++++ Data supplied
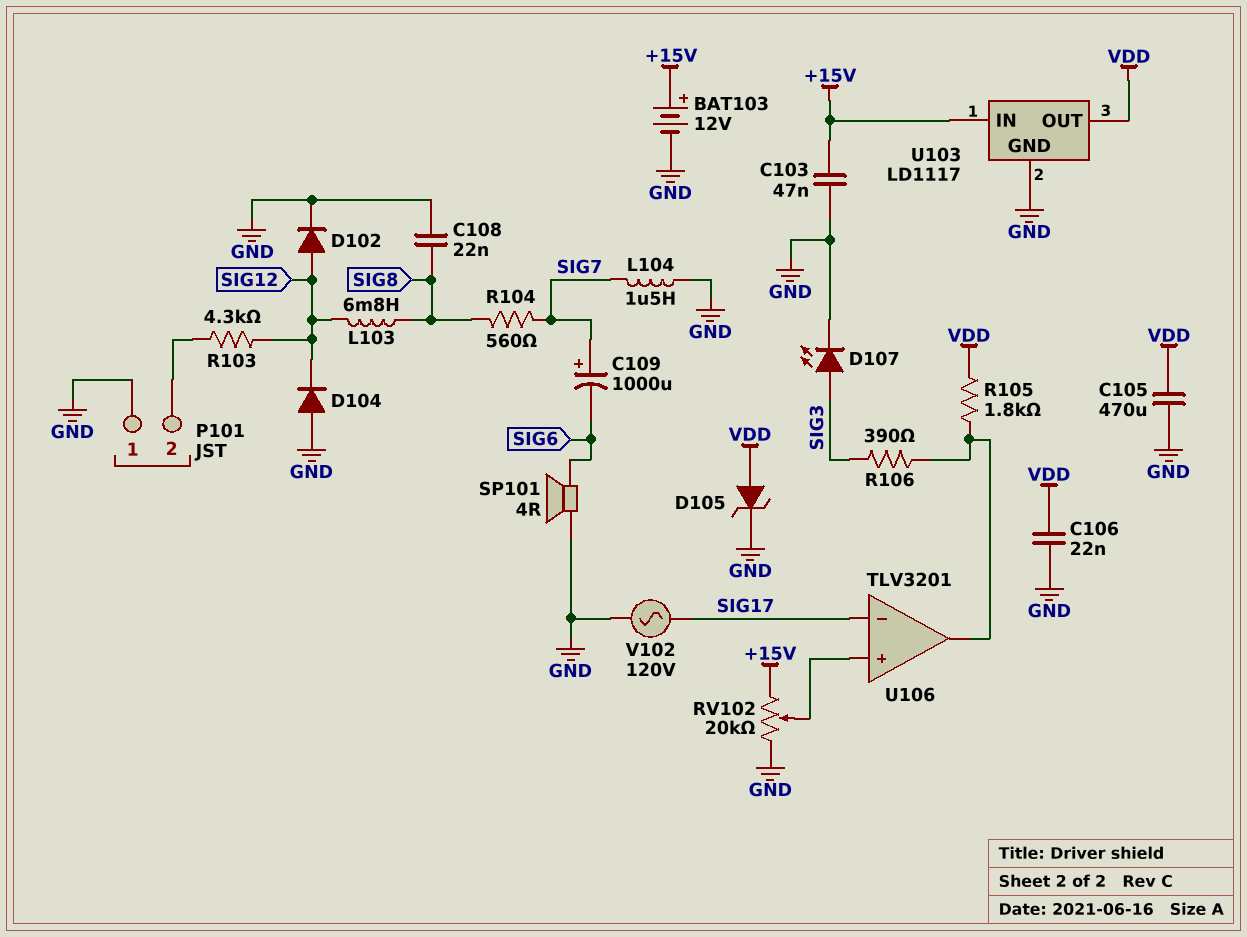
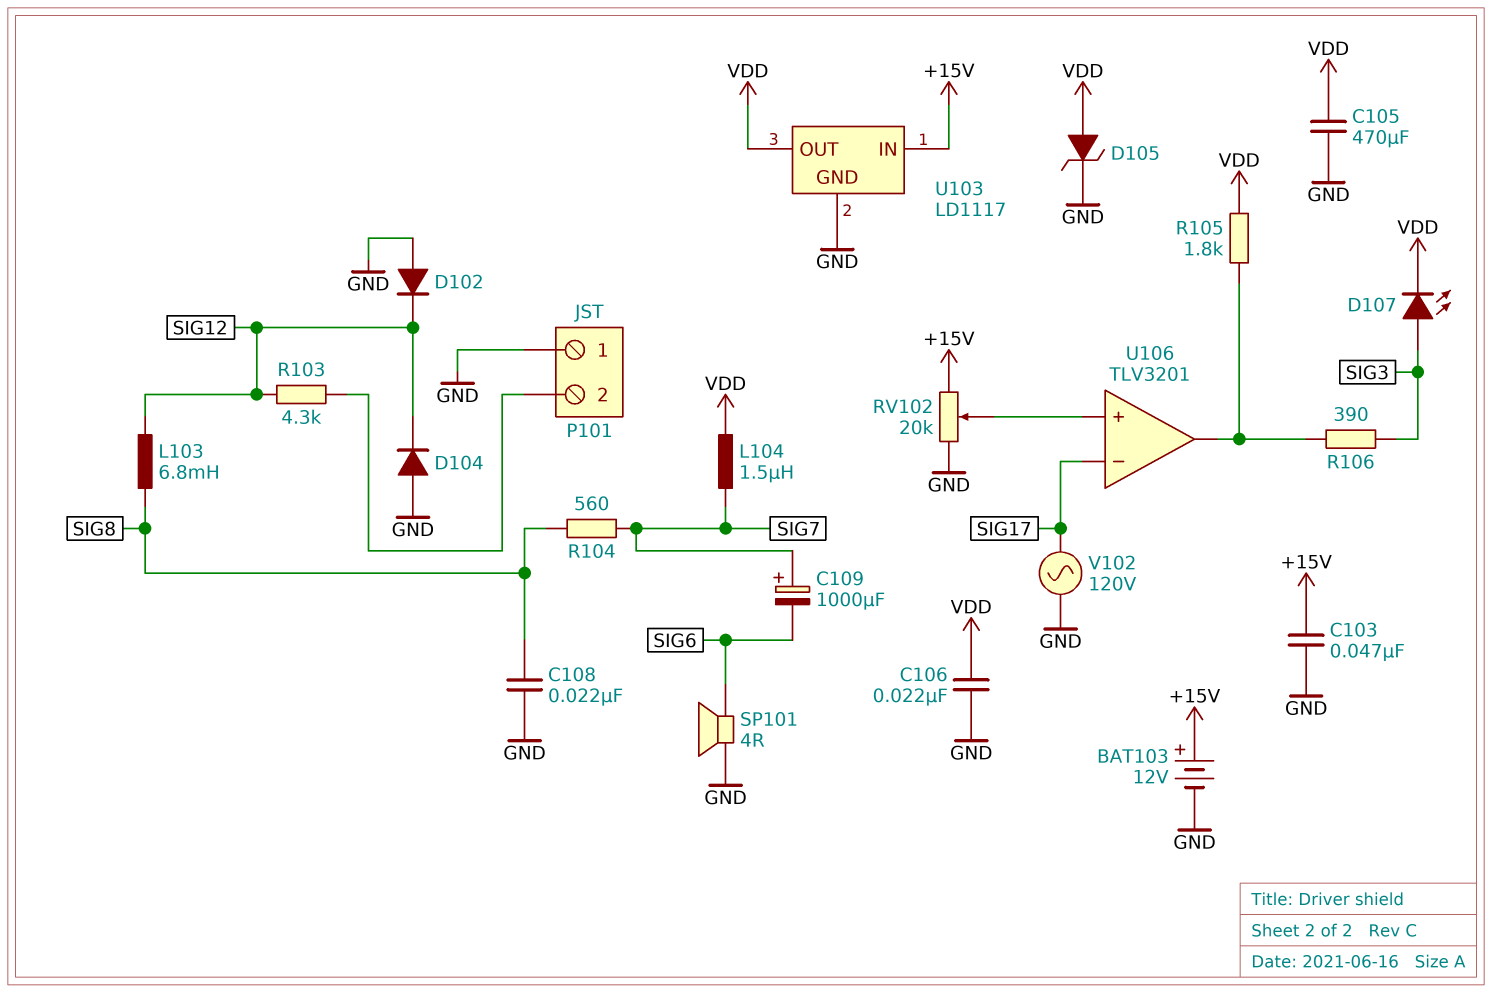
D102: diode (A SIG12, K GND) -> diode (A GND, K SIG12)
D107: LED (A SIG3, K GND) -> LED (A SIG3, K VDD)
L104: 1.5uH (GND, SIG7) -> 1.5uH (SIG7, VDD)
++++++++
++++ Data supplied
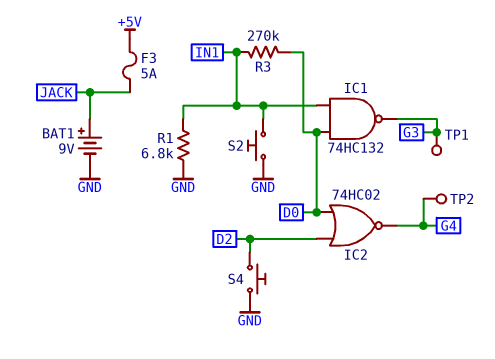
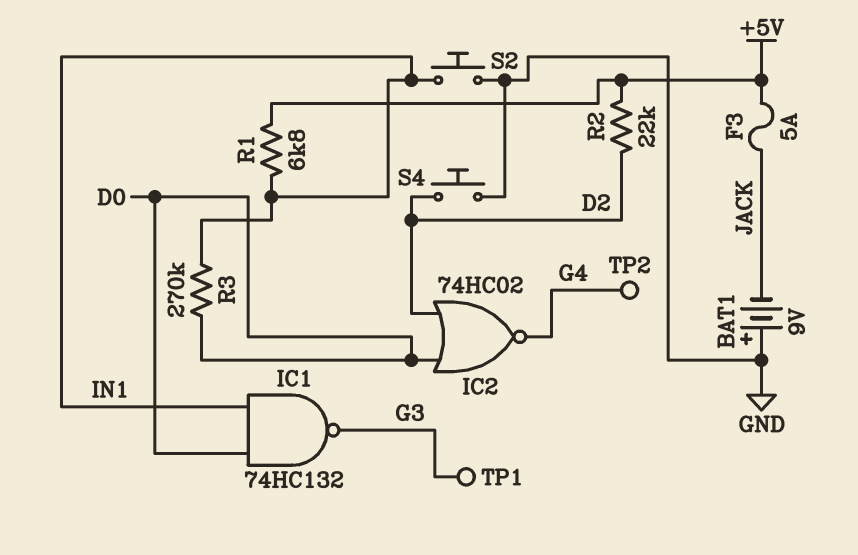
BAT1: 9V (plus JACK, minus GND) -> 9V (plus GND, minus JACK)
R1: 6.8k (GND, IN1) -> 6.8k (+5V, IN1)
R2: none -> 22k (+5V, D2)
++++++++
[Aim of the task] Copy only this part of the entries above: the line with "BAT1: 9V (plus", the line with "R2: none -> 22k (+5V, D2)", and the lines between, all exactly as written.

[Solution to this task]
BAT1: 9V (plus JACK, minus GND) -> 9V (plus GND, minus JACK)
R1: 6.8k (GND, IN1) -> 6.8k (+5V, IN1)
R2: none -> 22k (+5V, D2)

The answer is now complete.